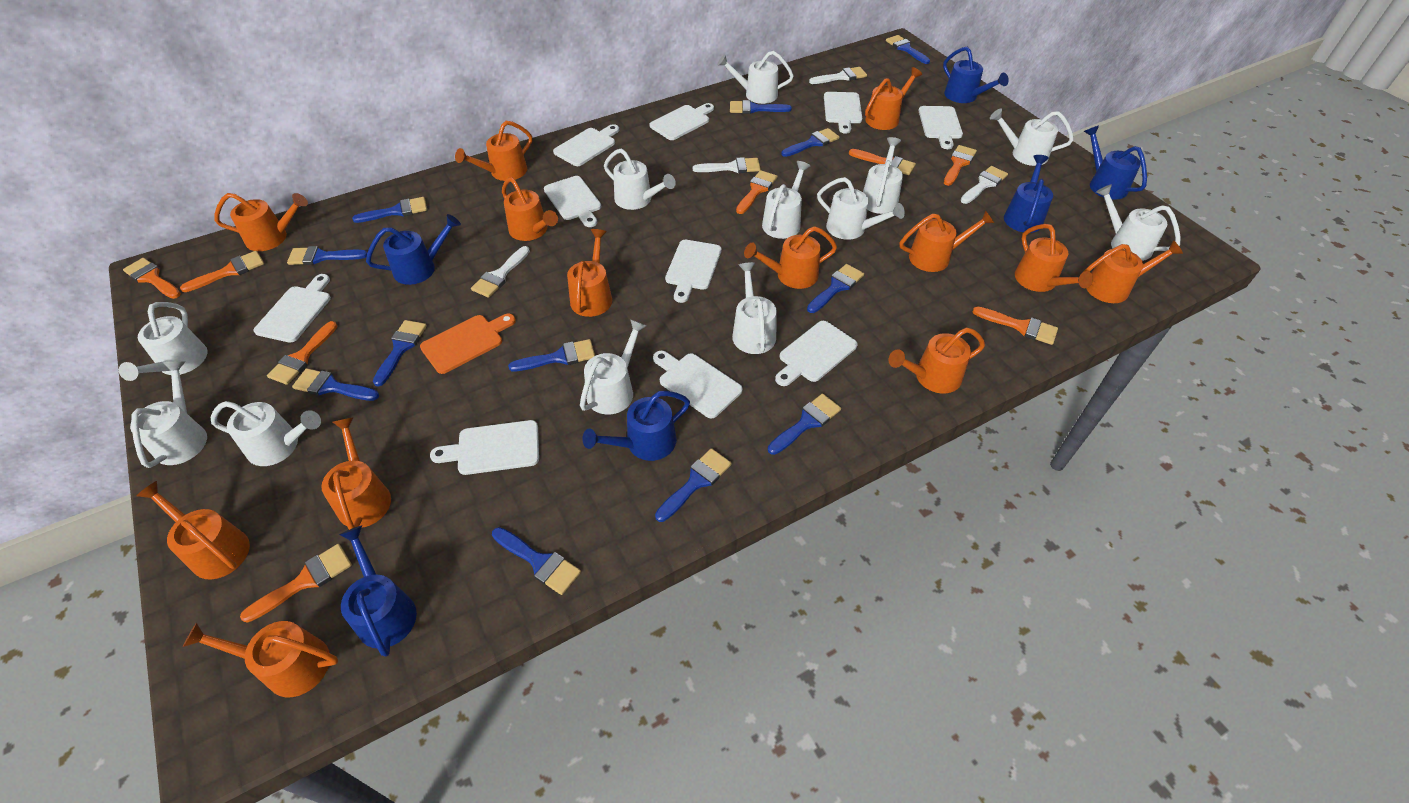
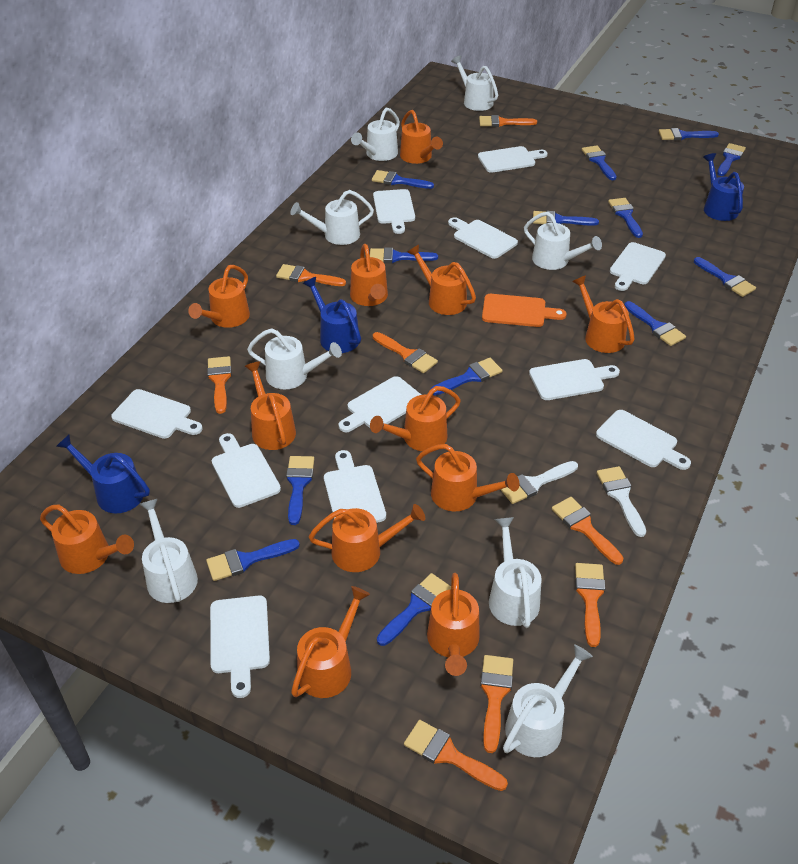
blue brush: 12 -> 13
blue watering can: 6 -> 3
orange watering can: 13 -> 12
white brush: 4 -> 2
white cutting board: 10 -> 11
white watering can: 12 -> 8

---

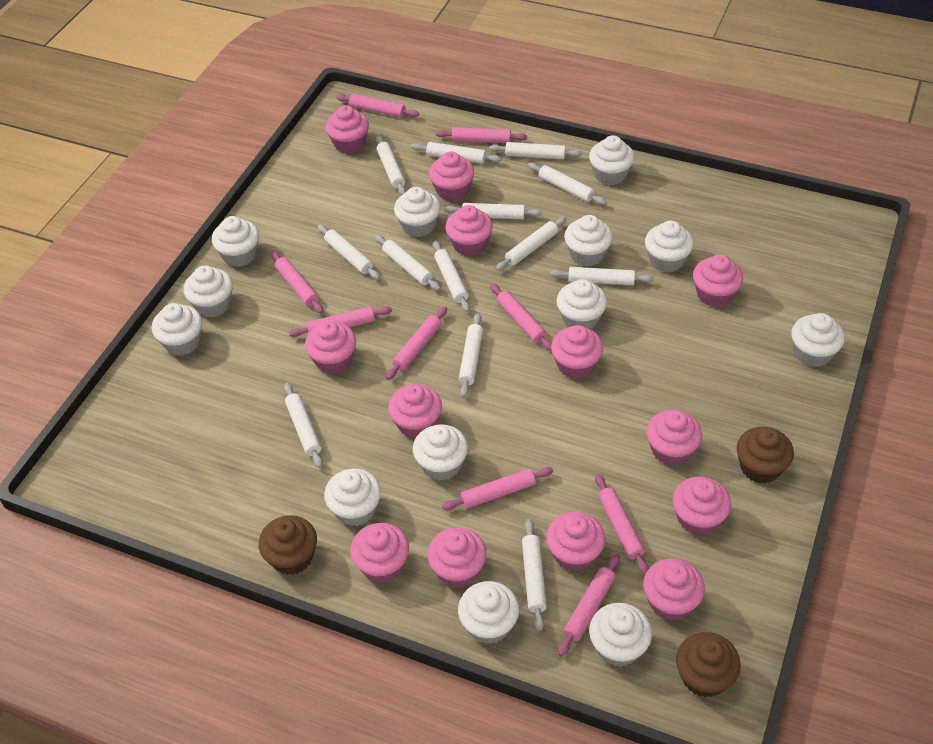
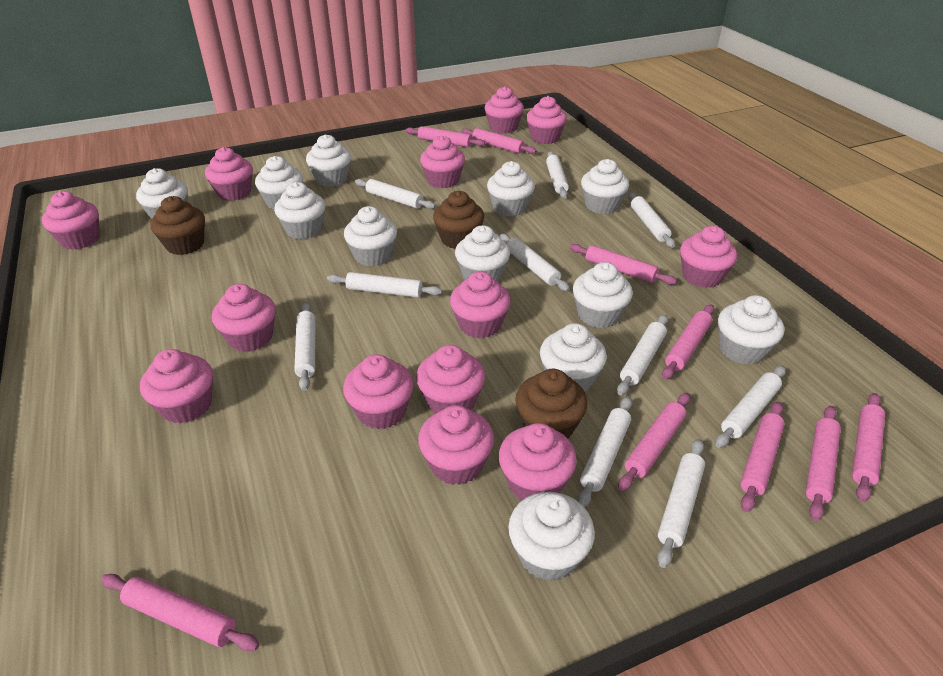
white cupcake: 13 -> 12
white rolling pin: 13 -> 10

--

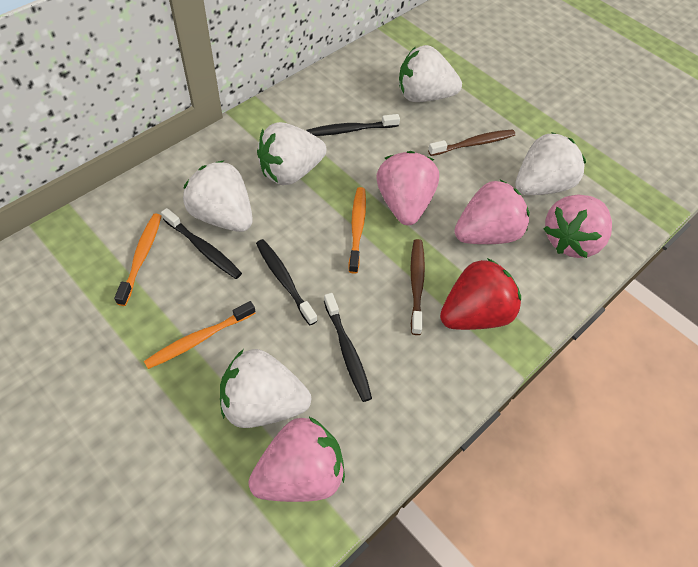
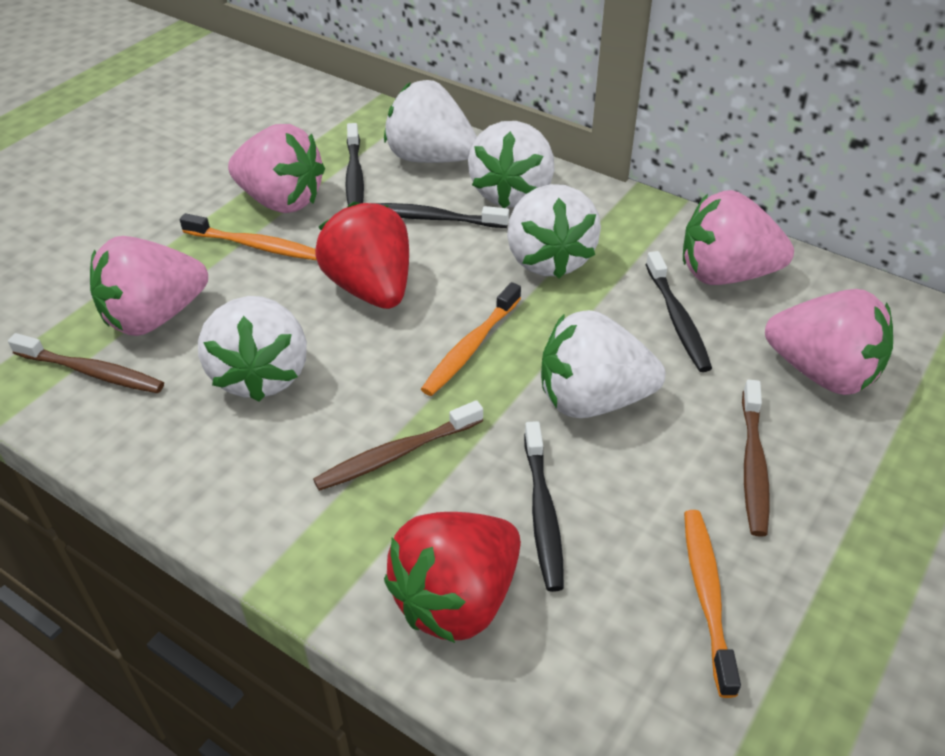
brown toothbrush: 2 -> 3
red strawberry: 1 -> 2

◆ **Your assignment**
Using the material above, transcribe exactly the lines from the line with "orange watering can: 13 -> 12" to the line with "white watering can: 12 -> 8"; both count, and nothing else goes in.

◆ **Result for this task**
orange watering can: 13 -> 12
white brush: 4 -> 2
white cutting board: 10 -> 11
white watering can: 12 -> 8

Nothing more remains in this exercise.